* **Work to be completed**
Locate every line in the entries below that contains the string "Bucharest" and copy each of those lines. Treat uppercase and lowercase letters as different.

* **Data provided**
......
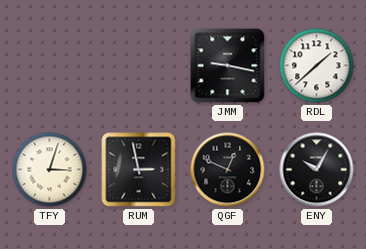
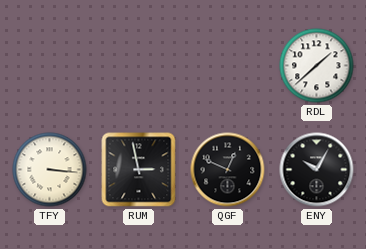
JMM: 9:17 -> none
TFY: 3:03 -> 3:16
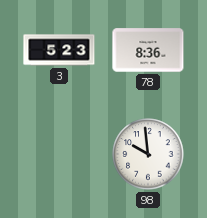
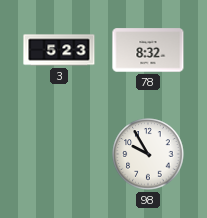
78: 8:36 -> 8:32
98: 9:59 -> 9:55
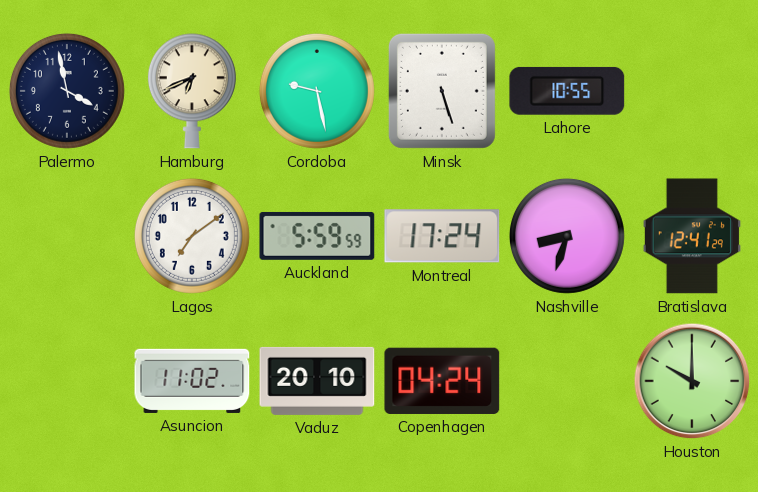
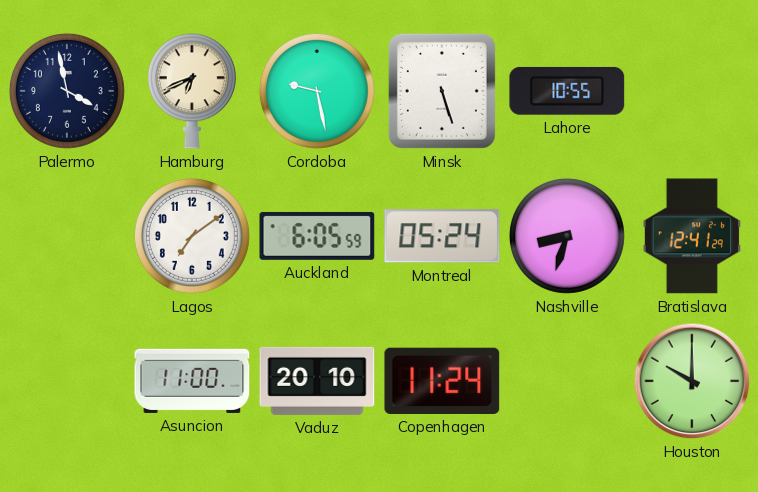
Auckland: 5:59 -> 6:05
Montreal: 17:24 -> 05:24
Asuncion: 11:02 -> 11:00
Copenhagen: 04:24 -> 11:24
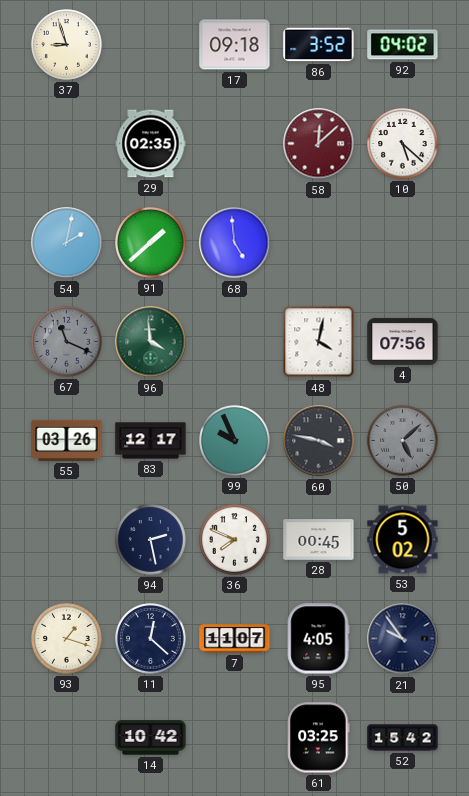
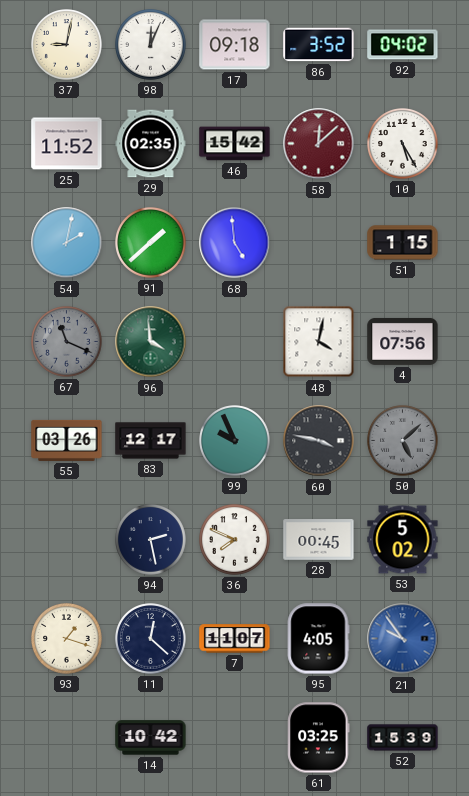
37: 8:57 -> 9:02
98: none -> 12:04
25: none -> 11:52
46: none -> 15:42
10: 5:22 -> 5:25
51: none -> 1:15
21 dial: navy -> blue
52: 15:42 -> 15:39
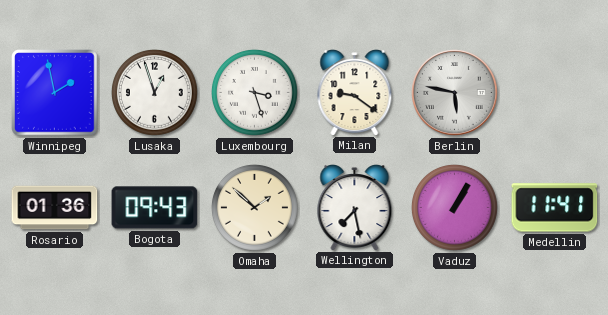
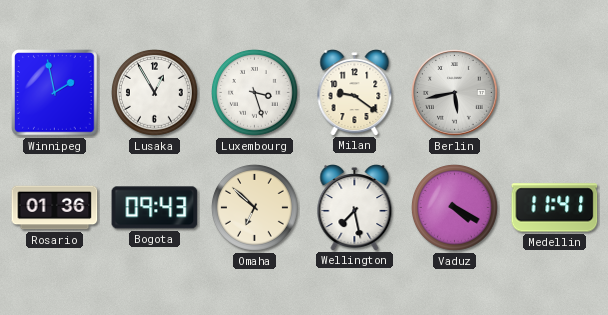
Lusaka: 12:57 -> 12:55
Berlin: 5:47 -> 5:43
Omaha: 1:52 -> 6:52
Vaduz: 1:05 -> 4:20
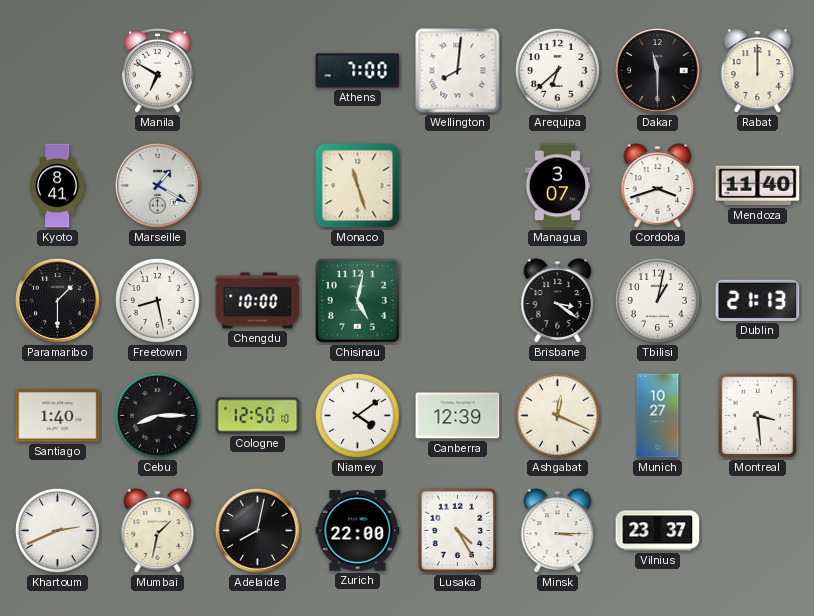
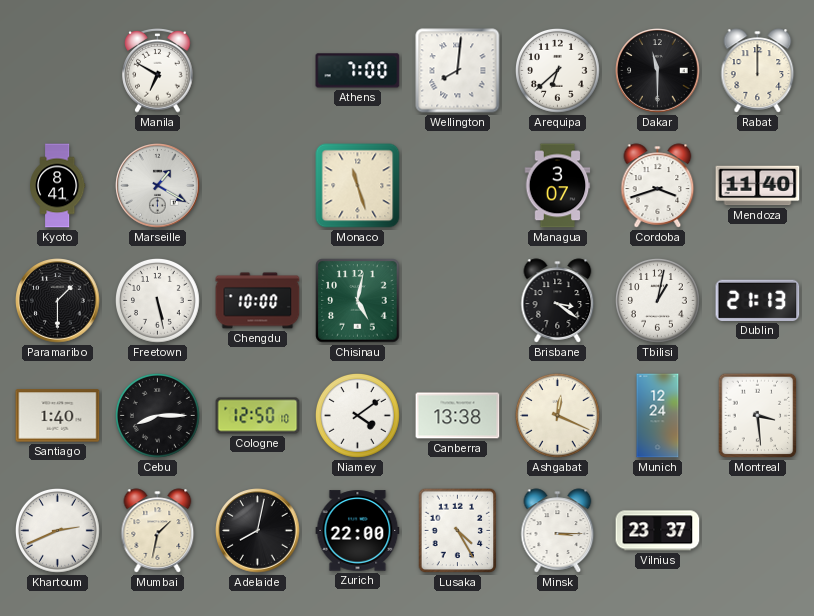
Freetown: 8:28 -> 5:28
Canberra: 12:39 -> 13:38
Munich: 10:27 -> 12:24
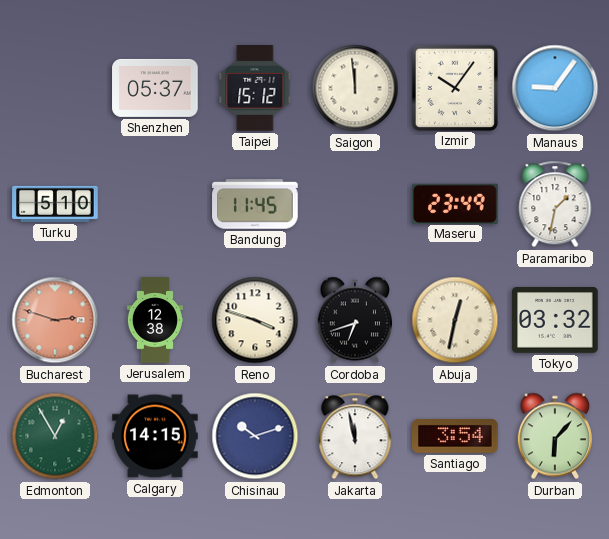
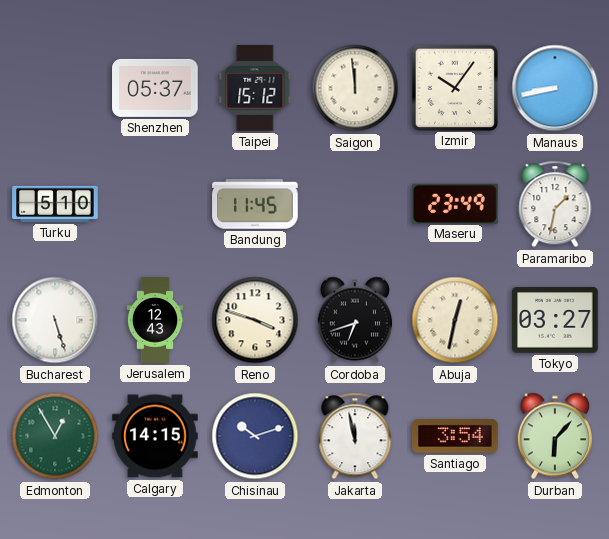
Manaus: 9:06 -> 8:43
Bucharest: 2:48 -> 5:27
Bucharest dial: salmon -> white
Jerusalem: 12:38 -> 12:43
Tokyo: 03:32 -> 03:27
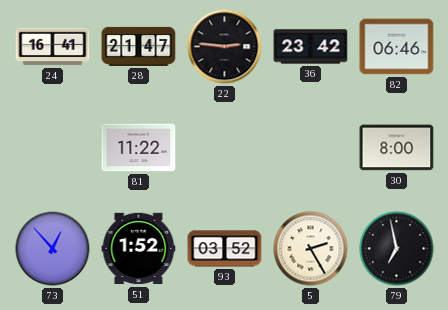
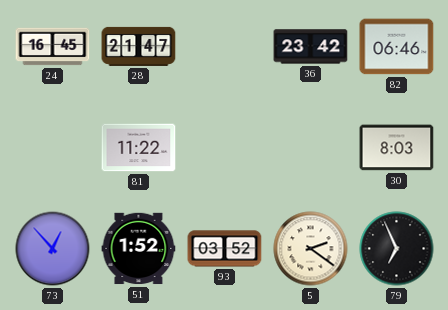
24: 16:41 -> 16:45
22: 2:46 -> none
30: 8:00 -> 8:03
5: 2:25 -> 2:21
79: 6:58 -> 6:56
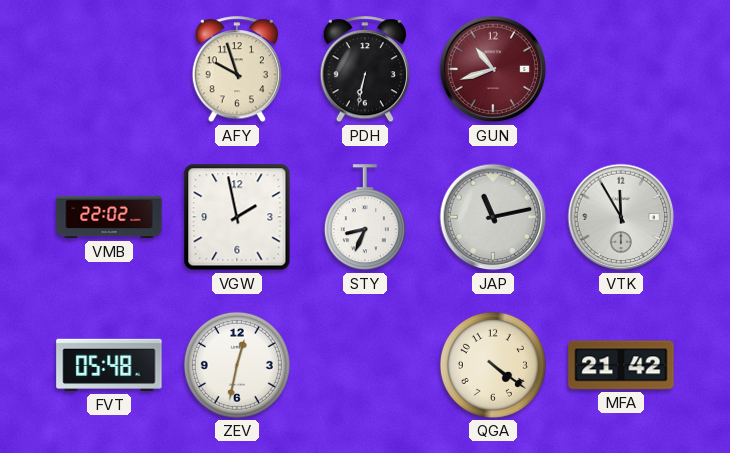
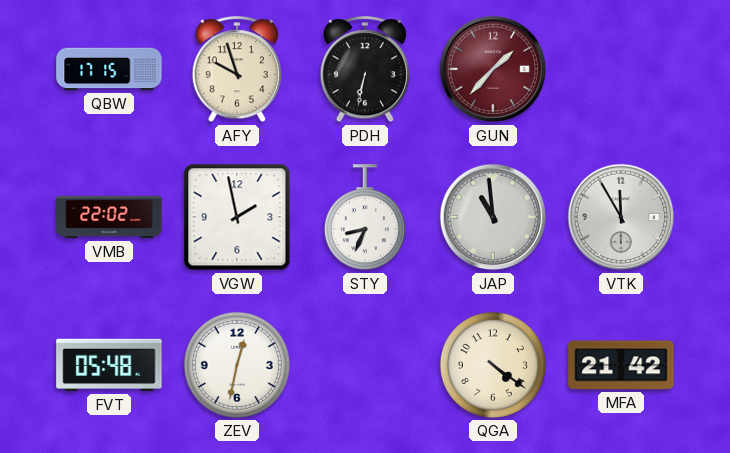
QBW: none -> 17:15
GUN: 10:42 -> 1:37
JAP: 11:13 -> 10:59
......
* **Completed task**
Bucharest: 2:48 -> 5:27
Bucharest dial: salmon -> white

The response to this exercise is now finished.